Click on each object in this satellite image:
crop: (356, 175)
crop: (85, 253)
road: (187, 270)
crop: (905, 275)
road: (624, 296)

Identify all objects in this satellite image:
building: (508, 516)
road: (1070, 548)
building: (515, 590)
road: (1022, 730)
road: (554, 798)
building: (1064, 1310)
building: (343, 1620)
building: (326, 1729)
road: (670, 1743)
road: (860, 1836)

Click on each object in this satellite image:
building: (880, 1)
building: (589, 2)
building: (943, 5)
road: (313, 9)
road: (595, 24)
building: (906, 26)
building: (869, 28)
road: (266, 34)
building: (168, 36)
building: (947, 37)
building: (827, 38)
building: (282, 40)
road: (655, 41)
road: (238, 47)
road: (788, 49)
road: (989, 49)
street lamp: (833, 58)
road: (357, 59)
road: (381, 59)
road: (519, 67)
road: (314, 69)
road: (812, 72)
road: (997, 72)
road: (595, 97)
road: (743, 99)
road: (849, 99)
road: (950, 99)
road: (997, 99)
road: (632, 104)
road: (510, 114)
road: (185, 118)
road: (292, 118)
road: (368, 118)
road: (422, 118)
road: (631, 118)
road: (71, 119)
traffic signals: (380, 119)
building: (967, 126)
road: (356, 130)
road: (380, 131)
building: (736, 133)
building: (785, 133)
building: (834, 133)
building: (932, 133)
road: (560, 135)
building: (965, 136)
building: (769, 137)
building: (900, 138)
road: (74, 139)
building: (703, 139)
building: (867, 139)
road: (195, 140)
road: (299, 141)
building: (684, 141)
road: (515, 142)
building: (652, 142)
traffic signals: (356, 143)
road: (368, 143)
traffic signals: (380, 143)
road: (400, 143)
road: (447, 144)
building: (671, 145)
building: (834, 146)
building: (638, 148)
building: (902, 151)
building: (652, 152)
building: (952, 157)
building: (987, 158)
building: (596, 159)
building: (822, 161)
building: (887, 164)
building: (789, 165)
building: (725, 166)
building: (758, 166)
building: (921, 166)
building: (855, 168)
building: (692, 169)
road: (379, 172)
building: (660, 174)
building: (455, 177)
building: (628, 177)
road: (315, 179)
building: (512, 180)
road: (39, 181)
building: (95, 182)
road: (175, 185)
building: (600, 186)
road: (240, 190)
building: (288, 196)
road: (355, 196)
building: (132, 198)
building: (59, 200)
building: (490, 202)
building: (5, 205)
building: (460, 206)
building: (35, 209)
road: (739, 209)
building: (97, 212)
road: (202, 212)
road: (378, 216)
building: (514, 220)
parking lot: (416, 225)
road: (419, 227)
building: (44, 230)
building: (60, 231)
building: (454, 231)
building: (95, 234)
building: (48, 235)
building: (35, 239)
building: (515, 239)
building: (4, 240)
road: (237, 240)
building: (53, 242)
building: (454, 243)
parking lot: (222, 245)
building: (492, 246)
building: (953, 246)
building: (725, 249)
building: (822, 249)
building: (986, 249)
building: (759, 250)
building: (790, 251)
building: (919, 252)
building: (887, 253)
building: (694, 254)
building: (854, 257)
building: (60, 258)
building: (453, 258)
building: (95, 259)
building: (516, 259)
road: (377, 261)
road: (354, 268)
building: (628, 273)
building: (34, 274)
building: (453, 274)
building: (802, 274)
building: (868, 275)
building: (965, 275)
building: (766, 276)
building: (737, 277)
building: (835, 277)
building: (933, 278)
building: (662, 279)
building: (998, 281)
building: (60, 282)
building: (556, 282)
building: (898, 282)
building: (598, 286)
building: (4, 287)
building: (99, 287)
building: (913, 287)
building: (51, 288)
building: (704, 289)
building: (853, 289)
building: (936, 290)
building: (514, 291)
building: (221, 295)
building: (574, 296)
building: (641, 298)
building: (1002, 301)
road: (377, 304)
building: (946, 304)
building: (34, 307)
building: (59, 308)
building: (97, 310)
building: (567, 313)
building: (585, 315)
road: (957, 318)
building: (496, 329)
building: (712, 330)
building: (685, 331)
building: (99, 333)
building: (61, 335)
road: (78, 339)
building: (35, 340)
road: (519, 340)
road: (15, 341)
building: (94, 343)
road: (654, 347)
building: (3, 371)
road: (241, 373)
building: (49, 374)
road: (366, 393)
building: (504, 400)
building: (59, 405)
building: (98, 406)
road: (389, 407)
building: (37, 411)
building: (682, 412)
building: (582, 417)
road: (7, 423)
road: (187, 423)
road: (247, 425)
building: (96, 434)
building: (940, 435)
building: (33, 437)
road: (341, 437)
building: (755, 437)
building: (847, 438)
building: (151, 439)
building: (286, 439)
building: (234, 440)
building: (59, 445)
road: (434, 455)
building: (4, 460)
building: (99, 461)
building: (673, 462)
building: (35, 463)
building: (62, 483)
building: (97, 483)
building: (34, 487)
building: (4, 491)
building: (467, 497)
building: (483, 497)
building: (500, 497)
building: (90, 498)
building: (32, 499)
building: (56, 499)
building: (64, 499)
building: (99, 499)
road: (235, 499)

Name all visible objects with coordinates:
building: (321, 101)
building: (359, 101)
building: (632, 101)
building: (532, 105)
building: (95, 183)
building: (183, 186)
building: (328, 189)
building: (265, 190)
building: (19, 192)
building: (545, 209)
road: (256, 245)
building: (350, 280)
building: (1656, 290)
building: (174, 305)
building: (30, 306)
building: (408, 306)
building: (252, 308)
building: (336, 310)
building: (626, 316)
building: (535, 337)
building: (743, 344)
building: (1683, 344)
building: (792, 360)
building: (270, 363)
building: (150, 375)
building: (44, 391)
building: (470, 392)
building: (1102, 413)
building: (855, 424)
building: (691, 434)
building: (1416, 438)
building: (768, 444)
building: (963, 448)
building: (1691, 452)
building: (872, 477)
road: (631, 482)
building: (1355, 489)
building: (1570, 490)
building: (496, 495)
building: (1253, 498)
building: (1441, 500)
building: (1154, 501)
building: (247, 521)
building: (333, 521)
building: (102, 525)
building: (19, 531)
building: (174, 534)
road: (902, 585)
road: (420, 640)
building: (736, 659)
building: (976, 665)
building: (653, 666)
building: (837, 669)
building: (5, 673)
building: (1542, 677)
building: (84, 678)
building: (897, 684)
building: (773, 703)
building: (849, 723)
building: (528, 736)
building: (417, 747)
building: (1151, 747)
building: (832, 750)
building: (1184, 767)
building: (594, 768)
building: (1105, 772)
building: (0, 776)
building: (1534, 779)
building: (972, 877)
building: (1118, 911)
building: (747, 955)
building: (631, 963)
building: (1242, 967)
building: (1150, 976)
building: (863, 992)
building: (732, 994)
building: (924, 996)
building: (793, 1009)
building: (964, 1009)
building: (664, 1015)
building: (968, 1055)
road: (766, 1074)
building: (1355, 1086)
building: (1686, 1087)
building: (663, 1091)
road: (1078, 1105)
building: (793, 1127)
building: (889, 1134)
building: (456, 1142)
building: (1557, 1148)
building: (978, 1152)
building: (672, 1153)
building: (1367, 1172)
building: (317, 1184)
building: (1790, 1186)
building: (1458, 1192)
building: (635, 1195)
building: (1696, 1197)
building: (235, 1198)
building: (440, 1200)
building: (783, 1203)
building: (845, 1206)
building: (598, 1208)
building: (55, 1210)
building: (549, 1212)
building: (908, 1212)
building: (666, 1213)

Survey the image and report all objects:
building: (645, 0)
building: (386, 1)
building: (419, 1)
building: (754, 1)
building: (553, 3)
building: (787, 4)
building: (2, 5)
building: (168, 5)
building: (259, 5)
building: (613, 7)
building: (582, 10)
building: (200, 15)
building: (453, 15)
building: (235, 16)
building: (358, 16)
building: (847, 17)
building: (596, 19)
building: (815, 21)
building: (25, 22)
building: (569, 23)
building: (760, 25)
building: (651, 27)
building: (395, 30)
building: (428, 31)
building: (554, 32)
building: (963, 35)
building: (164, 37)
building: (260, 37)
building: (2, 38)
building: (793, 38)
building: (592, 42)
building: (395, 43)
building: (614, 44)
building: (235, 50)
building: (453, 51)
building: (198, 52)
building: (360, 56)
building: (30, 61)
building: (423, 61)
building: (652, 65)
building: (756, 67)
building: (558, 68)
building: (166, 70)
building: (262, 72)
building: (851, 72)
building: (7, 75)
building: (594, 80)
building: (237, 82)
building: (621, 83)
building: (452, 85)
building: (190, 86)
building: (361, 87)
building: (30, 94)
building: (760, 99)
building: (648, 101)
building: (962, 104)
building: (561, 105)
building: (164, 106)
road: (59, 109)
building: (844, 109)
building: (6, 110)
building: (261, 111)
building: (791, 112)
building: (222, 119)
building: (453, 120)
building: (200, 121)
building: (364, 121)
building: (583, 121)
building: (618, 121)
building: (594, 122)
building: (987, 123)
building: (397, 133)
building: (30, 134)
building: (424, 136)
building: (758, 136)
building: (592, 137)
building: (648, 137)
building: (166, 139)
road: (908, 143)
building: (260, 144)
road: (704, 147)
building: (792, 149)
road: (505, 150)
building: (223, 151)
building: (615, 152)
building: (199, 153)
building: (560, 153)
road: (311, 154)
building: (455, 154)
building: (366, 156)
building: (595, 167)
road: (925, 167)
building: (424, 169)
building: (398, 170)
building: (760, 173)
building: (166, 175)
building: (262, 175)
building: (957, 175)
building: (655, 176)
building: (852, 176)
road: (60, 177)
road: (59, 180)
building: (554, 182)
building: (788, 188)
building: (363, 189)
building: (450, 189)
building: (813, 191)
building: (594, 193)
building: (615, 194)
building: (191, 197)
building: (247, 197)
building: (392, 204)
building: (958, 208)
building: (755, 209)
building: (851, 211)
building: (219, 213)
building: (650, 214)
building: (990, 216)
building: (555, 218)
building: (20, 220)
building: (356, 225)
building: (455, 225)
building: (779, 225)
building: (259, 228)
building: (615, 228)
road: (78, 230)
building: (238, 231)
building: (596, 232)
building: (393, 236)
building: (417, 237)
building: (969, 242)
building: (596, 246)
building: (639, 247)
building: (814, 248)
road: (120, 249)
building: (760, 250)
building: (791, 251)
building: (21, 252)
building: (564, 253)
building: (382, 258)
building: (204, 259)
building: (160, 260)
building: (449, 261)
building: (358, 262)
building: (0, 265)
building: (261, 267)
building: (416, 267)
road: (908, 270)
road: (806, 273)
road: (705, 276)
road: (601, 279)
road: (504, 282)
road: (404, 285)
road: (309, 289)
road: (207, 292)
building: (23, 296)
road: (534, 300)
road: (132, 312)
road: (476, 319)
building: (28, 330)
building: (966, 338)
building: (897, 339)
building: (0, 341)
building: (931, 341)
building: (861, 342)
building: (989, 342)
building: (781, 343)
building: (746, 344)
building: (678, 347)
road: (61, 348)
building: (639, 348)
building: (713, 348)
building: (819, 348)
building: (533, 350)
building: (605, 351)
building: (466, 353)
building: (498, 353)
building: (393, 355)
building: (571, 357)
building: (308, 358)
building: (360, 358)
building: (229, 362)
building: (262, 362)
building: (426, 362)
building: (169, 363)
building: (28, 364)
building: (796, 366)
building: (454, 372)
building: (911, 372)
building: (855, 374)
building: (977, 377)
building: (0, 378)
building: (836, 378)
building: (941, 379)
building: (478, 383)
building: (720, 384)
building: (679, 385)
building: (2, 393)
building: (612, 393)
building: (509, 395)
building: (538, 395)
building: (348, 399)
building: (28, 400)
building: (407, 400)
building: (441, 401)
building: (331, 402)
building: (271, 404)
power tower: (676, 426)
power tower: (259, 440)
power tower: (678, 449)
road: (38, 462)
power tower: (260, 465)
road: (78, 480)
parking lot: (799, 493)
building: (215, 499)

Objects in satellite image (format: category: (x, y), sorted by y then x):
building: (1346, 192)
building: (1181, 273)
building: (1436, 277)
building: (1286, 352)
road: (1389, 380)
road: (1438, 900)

———

# Work to complete
The answer must consist of every line from the entries above that contains the string "traffic".

# Task answer
traffic signals: (380, 119)
traffic signals: (356, 143)
traffic signals: (380, 143)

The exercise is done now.